Directions: Report each line of the records below that contains the string "marble". Case counts.

Exercise materials:
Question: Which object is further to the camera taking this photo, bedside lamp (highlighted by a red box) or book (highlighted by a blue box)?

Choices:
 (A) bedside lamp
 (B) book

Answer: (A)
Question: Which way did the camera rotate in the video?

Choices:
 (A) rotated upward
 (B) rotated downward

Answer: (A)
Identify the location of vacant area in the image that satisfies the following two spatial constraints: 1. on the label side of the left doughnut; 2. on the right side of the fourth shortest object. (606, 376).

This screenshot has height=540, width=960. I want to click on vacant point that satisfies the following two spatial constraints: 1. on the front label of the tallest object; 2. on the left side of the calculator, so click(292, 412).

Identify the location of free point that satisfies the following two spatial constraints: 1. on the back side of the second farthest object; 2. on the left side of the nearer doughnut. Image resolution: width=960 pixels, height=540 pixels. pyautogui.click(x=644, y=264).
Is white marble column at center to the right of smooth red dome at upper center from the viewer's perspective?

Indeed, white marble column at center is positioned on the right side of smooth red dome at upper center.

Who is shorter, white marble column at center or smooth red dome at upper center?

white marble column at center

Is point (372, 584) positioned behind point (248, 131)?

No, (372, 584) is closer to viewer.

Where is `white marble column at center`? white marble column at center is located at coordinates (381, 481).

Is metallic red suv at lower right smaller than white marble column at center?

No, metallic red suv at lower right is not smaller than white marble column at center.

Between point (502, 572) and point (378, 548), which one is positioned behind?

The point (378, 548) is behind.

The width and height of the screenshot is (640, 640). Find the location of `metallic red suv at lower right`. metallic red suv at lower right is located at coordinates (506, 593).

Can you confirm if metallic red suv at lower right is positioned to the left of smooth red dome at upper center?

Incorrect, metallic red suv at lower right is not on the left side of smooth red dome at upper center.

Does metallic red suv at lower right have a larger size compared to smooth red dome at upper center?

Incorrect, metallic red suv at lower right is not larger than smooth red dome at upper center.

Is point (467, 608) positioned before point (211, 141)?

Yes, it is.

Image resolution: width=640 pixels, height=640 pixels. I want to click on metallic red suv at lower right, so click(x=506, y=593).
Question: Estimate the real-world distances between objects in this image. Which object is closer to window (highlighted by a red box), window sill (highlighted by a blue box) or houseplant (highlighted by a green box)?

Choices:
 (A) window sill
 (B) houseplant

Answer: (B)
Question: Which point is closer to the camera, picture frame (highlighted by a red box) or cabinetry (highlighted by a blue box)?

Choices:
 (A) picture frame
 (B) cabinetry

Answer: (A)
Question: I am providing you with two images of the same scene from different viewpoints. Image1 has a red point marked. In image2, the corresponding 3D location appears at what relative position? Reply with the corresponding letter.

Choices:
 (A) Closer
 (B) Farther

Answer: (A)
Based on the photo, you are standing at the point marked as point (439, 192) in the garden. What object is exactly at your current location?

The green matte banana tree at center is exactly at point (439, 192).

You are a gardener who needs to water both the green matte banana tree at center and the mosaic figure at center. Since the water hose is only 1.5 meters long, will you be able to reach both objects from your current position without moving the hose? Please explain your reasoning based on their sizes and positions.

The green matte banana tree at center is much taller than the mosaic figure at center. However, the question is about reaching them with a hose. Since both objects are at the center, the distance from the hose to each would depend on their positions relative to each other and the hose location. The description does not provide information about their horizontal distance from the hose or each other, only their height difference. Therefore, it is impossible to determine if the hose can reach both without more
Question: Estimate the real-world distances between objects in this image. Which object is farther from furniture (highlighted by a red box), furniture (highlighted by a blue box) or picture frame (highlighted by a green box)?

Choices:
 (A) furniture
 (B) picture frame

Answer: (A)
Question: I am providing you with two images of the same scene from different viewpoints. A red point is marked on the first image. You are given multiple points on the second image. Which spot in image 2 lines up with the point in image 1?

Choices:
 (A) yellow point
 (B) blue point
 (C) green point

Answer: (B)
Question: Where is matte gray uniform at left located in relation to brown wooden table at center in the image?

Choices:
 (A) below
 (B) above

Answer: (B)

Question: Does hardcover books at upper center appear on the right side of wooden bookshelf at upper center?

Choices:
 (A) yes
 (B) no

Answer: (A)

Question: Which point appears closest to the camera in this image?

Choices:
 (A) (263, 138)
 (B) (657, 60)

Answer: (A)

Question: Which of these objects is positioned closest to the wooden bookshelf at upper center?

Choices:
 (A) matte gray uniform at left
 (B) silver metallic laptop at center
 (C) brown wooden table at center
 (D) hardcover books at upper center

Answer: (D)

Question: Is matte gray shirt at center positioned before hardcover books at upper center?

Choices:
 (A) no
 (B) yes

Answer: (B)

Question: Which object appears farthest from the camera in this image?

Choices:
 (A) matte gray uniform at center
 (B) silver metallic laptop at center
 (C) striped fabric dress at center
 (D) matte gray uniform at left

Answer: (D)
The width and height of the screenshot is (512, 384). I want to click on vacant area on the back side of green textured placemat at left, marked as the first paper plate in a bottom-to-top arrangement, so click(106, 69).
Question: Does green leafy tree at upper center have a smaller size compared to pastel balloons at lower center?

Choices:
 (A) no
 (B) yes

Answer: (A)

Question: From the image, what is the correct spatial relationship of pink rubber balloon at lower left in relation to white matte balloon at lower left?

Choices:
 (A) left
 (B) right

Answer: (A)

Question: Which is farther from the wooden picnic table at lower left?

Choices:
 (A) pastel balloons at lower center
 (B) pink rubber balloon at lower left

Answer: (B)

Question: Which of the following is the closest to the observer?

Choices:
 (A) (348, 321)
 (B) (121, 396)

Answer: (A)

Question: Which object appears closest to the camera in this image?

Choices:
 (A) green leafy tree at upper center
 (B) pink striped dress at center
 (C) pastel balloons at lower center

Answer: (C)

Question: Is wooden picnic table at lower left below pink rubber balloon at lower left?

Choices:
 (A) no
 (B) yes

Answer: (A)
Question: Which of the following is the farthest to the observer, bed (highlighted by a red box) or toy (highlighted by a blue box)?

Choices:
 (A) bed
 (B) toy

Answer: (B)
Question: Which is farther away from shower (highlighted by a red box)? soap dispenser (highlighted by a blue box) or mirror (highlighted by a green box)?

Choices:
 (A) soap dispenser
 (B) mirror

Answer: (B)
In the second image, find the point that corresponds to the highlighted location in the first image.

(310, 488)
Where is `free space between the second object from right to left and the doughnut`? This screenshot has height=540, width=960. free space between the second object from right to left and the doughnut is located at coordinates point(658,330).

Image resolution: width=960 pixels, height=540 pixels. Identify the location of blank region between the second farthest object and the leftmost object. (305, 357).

Result of the task:
Is white marble column at center to the right of smooth red dome at upper center from the viewer's perspective?
Indeed, white marble column at center is positioned on the right side of smooth red dome at upper center.
Who is shorter, white marble column at center or smooth red dome at upper center?
white marble column at center
Where is `white marble column at center`? white marble column at center is located at coordinates (381, 481).
Is metallic red suv at lower right smaller than white marble column at center?
No, metallic red suv at lower right is not smaller than white marble column at center.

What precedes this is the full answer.